WHAT YOU NEED TO DO:
Within the records below is a range that opens at the line with "MATRIX pin DIN: D3 -> D1" and closes at the line with "BARO pin GND: none -> GND". Return that range word for word, both ends included, and only that range.

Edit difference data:
---

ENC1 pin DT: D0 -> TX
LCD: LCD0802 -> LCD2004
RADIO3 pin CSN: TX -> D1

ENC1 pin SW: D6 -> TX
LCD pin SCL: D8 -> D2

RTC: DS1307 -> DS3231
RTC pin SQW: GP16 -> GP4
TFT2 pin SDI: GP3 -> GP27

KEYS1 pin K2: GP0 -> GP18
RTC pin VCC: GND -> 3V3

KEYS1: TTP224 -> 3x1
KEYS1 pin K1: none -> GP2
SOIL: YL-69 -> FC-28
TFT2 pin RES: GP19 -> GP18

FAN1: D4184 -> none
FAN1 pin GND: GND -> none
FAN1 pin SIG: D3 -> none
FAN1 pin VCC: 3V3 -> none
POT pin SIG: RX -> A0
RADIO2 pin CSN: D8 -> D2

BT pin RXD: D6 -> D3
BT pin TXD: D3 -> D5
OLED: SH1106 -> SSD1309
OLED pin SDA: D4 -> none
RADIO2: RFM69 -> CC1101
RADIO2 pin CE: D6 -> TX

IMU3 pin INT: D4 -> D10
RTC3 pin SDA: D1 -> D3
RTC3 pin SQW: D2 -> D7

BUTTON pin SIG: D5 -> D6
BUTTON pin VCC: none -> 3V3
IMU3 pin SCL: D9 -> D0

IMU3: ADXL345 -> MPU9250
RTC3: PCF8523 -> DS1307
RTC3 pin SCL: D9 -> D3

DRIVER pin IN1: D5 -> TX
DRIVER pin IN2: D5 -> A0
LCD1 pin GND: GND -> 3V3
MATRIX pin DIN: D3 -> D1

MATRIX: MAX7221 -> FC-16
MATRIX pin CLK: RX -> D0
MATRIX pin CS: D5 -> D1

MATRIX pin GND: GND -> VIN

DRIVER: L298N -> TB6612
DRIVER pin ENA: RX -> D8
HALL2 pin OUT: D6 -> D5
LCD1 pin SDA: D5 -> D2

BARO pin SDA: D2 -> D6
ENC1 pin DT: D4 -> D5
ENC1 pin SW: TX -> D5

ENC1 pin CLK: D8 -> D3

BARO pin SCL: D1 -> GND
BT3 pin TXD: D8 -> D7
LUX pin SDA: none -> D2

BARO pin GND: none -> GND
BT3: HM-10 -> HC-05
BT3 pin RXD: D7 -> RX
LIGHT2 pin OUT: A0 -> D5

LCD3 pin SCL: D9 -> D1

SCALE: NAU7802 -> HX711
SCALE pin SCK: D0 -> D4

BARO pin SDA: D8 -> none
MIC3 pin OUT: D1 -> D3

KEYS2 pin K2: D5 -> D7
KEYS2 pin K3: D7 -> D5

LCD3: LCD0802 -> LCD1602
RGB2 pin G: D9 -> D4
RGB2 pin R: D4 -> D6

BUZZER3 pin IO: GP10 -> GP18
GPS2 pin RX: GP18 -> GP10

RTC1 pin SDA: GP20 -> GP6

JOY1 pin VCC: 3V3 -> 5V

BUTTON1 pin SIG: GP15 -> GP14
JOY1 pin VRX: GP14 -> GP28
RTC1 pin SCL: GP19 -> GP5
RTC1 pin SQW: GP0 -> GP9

---

EXERCISE ANSWER:
MATRIX pin DIN: D3 -> D1

MATRIX: MAX7221 -> FC-16
MATRIX pin CLK: RX -> D0
MATRIX pin CS: D5 -> D1

MATRIX pin GND: GND -> VIN

DRIVER: L298N -> TB6612
DRIVER pin ENA: RX -> D8
HALL2 pin OUT: D6 -> D5
LCD1 pin SDA: D5 -> D2

BARO pin SDA: D2 -> D6
ENC1 pin DT: D4 -> D5
ENC1 pin SW: TX -> D5

ENC1 pin CLK: D8 -> D3

BARO pin SCL: D1 -> GND
BT3 pin TXD: D8 -> D7
LUX pin SDA: none -> D2

BARO pin GND: none -> GND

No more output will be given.